Problem
The answer must be a single number: the count of lines in the records below that contain the word "brown".

[Coordinate-based change listings]
/---
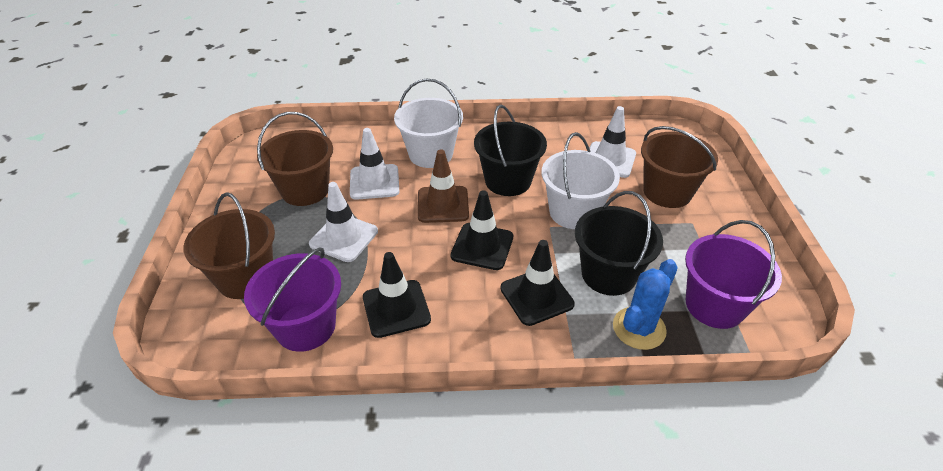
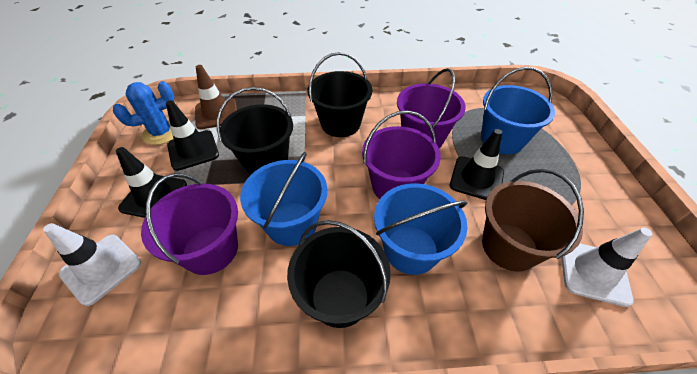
black bucket: 2 -> 3
blue bucket: 0 -> 3
brown bucket: 3 -> 1
purple bucket: 2 -> 3
white bucket: 2 -> 0
white traffic cone: 3 -> 2

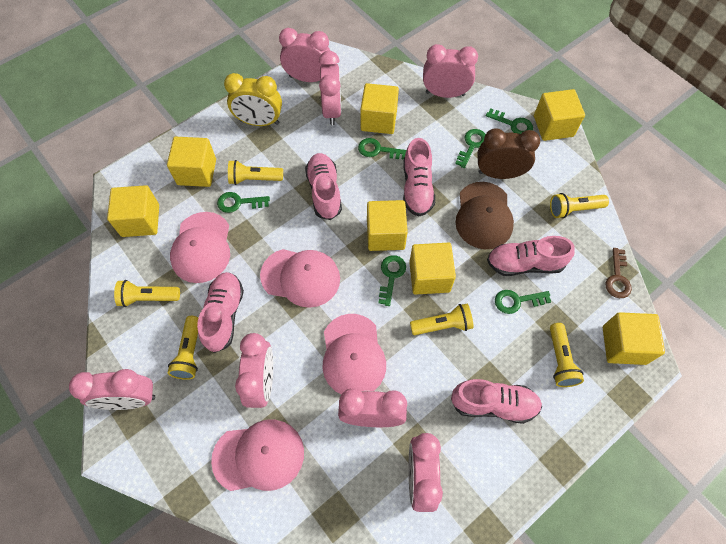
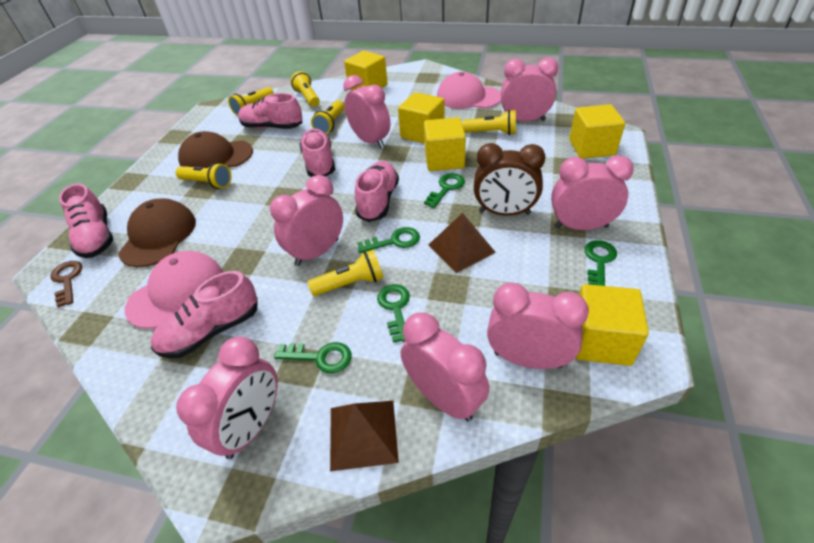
brown cap: 1 -> 2
brown pyramid: 0 -> 2
green key: 6 -> 5
pink cap: 4 -> 2
yellow clock: 1 -> 0
yellow cube: 7 -> 5

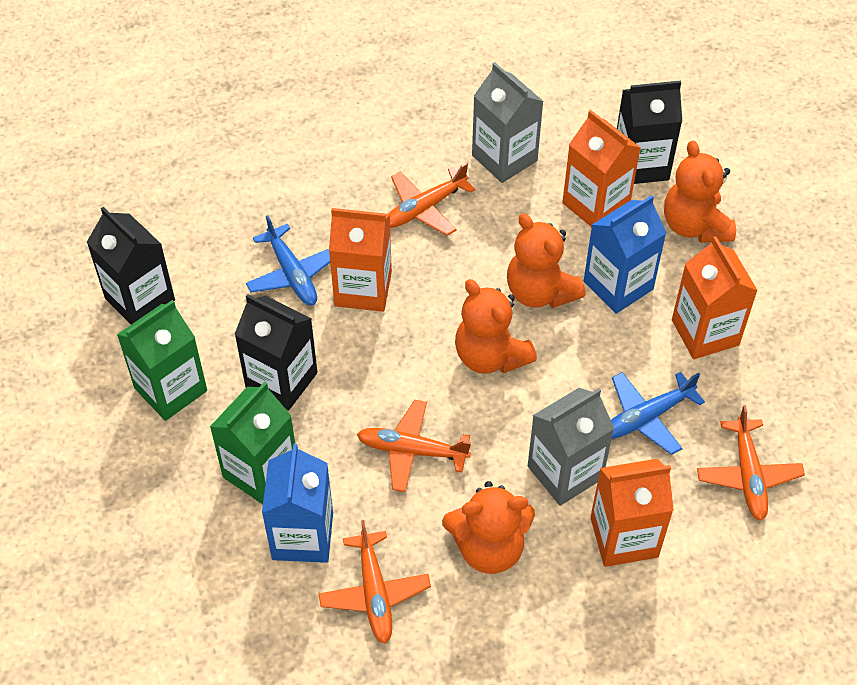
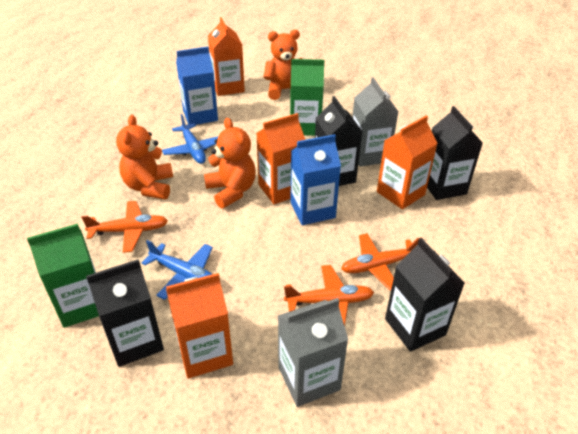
black carton: 3 -> 4
orange plane: 4 -> 3
orange teddy bear: 4 -> 3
\---
Output of the exercise
3